- The problem
A complete answer includes every line below with the word "pink".

(Given data begins)

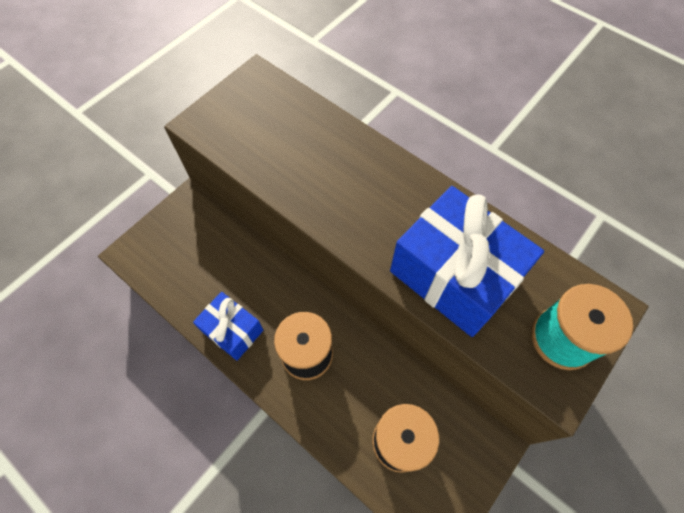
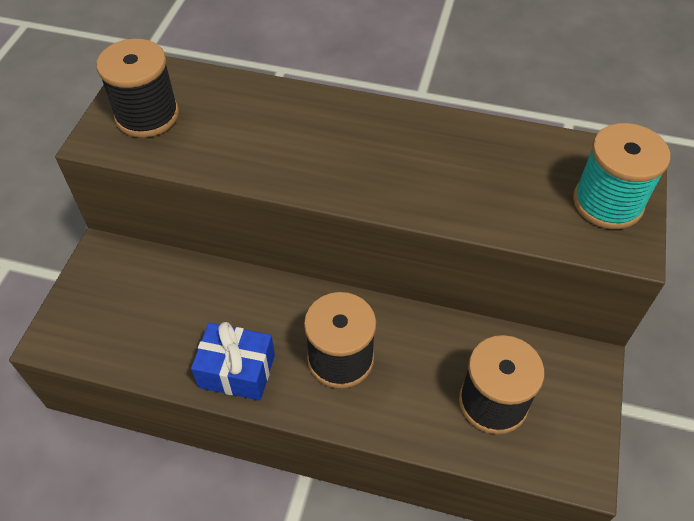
camera: 25 degrees left, 10 degrees down
(241, 116) = (147, 115): none -> black spool
(454, 275) = (472, 186): blue gift -> none

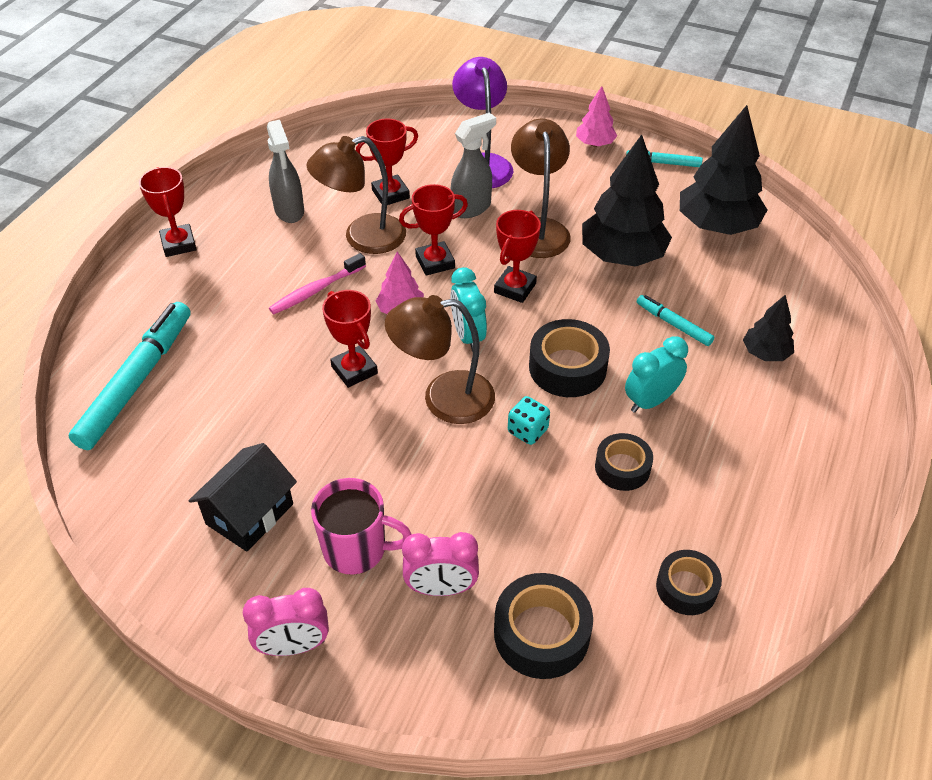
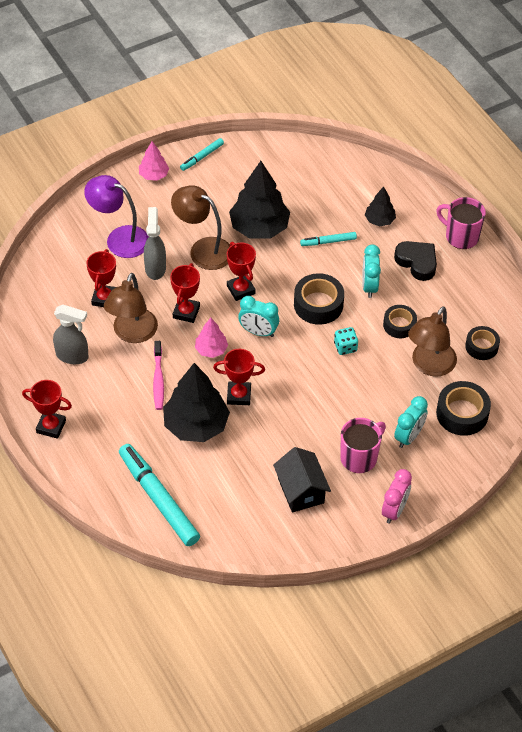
camera: 55 degrees left, 5 degrees up
(441, 588) = (408, 436): pink clock -> turquoise clock
(443, 398) = (293, 368): brown lamp -> brown lamp (429, 366)
(717, 225) = (274, 172): black tree -> black tree (196, 425)
(745, 428) = (417, 262): none -> black heart
(845, 451) = (461, 236): none -> pink mug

(Given data ends)

- Task solution
(441, 588) = (408, 436): pink clock -> turquoise clock
(845, 451) = (461, 236): none -> pink mug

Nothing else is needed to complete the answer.